Information shown —

☆ ☆ ☆ ☆

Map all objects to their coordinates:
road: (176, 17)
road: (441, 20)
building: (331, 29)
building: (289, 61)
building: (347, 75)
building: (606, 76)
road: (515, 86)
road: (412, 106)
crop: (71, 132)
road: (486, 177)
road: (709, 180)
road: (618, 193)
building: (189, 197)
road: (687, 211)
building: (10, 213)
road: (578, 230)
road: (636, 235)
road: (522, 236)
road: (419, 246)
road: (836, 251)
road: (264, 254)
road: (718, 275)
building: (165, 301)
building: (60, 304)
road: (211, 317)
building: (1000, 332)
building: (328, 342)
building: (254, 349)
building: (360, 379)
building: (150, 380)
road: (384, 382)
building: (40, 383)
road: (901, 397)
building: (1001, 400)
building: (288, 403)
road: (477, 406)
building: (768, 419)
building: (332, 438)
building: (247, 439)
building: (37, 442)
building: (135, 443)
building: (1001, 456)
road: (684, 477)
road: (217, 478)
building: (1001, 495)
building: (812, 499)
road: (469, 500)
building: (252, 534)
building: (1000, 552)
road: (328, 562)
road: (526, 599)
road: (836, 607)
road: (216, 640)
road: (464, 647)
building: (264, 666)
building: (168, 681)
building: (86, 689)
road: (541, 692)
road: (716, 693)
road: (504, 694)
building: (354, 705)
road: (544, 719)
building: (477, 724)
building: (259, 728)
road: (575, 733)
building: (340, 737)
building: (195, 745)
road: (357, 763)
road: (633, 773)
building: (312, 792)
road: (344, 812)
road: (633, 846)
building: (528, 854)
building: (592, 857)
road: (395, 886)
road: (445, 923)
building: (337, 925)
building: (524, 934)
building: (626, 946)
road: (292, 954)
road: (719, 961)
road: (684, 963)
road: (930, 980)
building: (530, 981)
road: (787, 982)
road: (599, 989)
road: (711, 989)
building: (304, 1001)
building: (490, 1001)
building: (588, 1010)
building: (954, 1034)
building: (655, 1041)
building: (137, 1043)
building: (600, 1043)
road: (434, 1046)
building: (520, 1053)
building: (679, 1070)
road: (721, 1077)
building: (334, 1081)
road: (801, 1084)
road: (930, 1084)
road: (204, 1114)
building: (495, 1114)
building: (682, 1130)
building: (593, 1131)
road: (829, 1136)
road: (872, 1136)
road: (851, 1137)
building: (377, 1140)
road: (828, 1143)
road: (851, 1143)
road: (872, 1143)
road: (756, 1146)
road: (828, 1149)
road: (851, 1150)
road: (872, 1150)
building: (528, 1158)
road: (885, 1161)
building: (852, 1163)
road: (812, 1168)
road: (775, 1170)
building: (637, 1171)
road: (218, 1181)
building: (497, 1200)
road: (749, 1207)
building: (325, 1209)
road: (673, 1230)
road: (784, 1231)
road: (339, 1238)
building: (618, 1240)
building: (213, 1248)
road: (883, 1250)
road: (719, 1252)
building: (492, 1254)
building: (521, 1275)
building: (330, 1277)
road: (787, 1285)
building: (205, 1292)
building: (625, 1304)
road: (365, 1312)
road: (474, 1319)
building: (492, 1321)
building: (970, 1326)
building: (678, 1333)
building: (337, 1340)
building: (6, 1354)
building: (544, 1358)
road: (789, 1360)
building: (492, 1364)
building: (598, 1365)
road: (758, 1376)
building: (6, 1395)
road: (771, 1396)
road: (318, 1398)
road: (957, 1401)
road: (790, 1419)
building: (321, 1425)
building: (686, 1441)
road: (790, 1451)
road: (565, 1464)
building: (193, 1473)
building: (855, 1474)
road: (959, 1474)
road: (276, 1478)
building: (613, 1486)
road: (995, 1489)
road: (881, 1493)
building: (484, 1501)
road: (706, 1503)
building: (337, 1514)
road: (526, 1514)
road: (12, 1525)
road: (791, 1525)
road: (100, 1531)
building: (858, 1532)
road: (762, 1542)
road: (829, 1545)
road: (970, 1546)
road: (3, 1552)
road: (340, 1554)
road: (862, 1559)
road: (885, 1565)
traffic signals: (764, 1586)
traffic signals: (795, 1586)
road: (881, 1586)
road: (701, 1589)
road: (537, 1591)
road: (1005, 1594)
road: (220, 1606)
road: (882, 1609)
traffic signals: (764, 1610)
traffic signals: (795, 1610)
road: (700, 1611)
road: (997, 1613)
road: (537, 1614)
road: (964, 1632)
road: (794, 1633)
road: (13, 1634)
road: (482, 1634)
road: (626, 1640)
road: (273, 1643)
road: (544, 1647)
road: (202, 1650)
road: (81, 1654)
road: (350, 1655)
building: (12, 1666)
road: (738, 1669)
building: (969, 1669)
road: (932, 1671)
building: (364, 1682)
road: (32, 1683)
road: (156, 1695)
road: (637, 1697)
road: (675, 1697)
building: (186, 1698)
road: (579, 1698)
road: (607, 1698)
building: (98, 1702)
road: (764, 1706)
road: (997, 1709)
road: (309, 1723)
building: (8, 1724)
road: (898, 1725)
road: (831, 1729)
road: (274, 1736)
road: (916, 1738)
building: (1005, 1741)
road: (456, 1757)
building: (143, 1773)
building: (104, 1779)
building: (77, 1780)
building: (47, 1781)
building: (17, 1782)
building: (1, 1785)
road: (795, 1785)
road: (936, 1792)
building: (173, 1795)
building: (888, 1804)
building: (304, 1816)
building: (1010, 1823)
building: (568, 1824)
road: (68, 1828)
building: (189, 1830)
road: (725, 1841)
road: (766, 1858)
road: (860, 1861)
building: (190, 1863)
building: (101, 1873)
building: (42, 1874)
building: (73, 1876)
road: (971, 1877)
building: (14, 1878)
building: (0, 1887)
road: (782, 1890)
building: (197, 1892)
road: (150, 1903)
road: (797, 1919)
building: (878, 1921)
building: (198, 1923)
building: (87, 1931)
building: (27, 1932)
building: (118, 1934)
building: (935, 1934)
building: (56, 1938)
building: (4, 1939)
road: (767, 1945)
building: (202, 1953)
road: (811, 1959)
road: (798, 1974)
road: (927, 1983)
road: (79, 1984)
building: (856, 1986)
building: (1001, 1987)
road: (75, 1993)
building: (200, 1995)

☆ ☆ ☆ ☆

Task instructions — For this exercise, set down the entire listing above exactly as given.

Your solution —
Map all objects to their coordinates:
road: (176, 17)
road: (441, 20)
building: (331, 29)
building: (289, 61)
building: (347, 75)
building: (606, 76)
road: (515, 86)
road: (412, 106)
crop: (71, 132)
road: (486, 177)
road: (709, 180)
road: (618, 193)
building: (189, 197)
road: (687, 211)
building: (10, 213)
road: (578, 230)
road: (636, 235)
road: (522, 236)
road: (419, 246)
road: (836, 251)
road: (264, 254)
road: (718, 275)
building: (165, 301)
building: (60, 304)
road: (211, 317)
building: (1000, 332)
building: (328, 342)
building: (254, 349)
building: (360, 379)
building: (150, 380)
road: (384, 382)
building: (40, 383)
road: (901, 397)
building: (1001, 400)
building: (288, 403)
road: (477, 406)
building: (768, 419)
building: (332, 438)
building: (247, 439)
building: (37, 442)
building: (135, 443)
building: (1001, 456)
road: (684, 477)
road: (217, 478)
building: (1001, 495)
building: (812, 499)
road: (469, 500)
building: (252, 534)
building: (1000, 552)
road: (328, 562)
road: (526, 599)
road: (836, 607)
road: (216, 640)
road: (464, 647)
building: (264, 666)
building: (168, 681)
building: (86, 689)
road: (541, 692)
road: (716, 693)
road: (504, 694)
building: (354, 705)
road: (544, 719)
building: (477, 724)
building: (259, 728)
road: (575, 733)
building: (340, 737)
building: (195, 745)
road: (357, 763)
road: (633, 773)
building: (312, 792)
road: (344, 812)
road: (633, 846)
building: (528, 854)
building: (592, 857)
road: (395, 886)
road: (445, 923)
building: (337, 925)
building: (524, 934)
building: (626, 946)
road: (292, 954)
road: (719, 961)
road: (684, 963)
road: (930, 980)
building: (530, 981)
road: (787, 982)
road: (599, 989)
road: (711, 989)
building: (304, 1001)
building: (490, 1001)
building: (588, 1010)
building: (954, 1034)
building: (655, 1041)
building: (137, 1043)
building: (600, 1043)
road: (434, 1046)
building: (520, 1053)
building: (679, 1070)
road: (721, 1077)
building: (334, 1081)
road: (801, 1084)
road: (930, 1084)
road: (204, 1114)
building: (495, 1114)
building: (682, 1130)
building: (593, 1131)
road: (829, 1136)
road: (872, 1136)
road: (851, 1137)
building: (377, 1140)
road: (828, 1143)
road: (851, 1143)
road: (872, 1143)
road: (756, 1146)
road: (828, 1149)
road: (851, 1150)
road: (872, 1150)
building: (528, 1158)
road: (885, 1161)
building: (852, 1163)
road: (812, 1168)
road: (775, 1170)
building: (637, 1171)
road: (218, 1181)
building: (497, 1200)
road: (749, 1207)
building: (325, 1209)
road: (673, 1230)
road: (784, 1231)
road: (339, 1238)
building: (618, 1240)
building: (213, 1248)
road: (883, 1250)
road: (719, 1252)
building: (492, 1254)
building: (521, 1275)
building: (330, 1277)
road: (787, 1285)
building: (205, 1292)
building: (625, 1304)
road: (365, 1312)
road: (474, 1319)
building: (492, 1321)
building: (970, 1326)
building: (678, 1333)
building: (337, 1340)
building: (6, 1354)
building: (544, 1358)
road: (789, 1360)
building: (492, 1364)
building: (598, 1365)
road: (758, 1376)
building: (6, 1395)
road: (771, 1396)
road: (318, 1398)
road: (957, 1401)
road: (790, 1419)
building: (321, 1425)
building: (686, 1441)
road: (790, 1451)
road: (565, 1464)
building: (193, 1473)
building: (855, 1474)
road: (959, 1474)
road: (276, 1478)
building: (613, 1486)
road: (995, 1489)
road: (881, 1493)
building: (484, 1501)
road: (706, 1503)
building: (337, 1514)
road: (526, 1514)
road: (12, 1525)
road: (791, 1525)
road: (100, 1531)
building: (858, 1532)
road: (762, 1542)
road: (829, 1545)
road: (970, 1546)
road: (3, 1552)
road: (340, 1554)
road: (862, 1559)
road: (885, 1565)
traffic signals: (764, 1586)
traffic signals: (795, 1586)
road: (881, 1586)
road: (701, 1589)
road: (537, 1591)
road: (1005, 1594)
road: (220, 1606)
road: (882, 1609)
traffic signals: (764, 1610)
traffic signals: (795, 1610)
road: (700, 1611)
road: (997, 1613)
road: (537, 1614)
road: (964, 1632)
road: (794, 1633)
road: (13, 1634)
road: (482, 1634)
road: (626, 1640)
road: (273, 1643)
road: (544, 1647)
road: (202, 1650)
road: (81, 1654)
road: (350, 1655)
building: (12, 1666)
road: (738, 1669)
building: (969, 1669)
road: (932, 1671)
building: (364, 1682)
road: (32, 1683)
road: (156, 1695)
road: (637, 1697)
road: (675, 1697)
building: (186, 1698)
road: (579, 1698)
road: (607, 1698)
building: (98, 1702)
road: (764, 1706)
road: (997, 1709)
road: (309, 1723)
building: (8, 1724)
road: (898, 1725)
road: (831, 1729)
road: (274, 1736)
road: (916, 1738)
building: (1005, 1741)
road: (456, 1757)
building: (143, 1773)
building: (104, 1779)
building: (77, 1780)
building: (47, 1781)
building: (17, 1782)
building: (1, 1785)
road: (795, 1785)
road: (936, 1792)
building: (173, 1795)
building: (888, 1804)
building: (304, 1816)
building: (1010, 1823)
building: (568, 1824)
road: (68, 1828)
building: (189, 1830)
road: (725, 1841)
road: (766, 1858)
road: (860, 1861)
building: (190, 1863)
building: (101, 1873)
building: (42, 1874)
building: (73, 1876)
road: (971, 1877)
building: (14, 1878)
building: (0, 1887)
road: (782, 1890)
building: (197, 1892)
road: (150, 1903)
road: (797, 1919)
building: (878, 1921)
building: (198, 1923)
building: (87, 1931)
building: (27, 1932)
building: (118, 1934)
building: (935, 1934)
building: (56, 1938)
building: (4, 1939)
road: (767, 1945)
building: (202, 1953)
road: (811, 1959)
road: (798, 1974)
road: (927, 1983)
road: (79, 1984)
building: (856, 1986)
building: (1001, 1987)
road: (75, 1993)
building: (200, 1995)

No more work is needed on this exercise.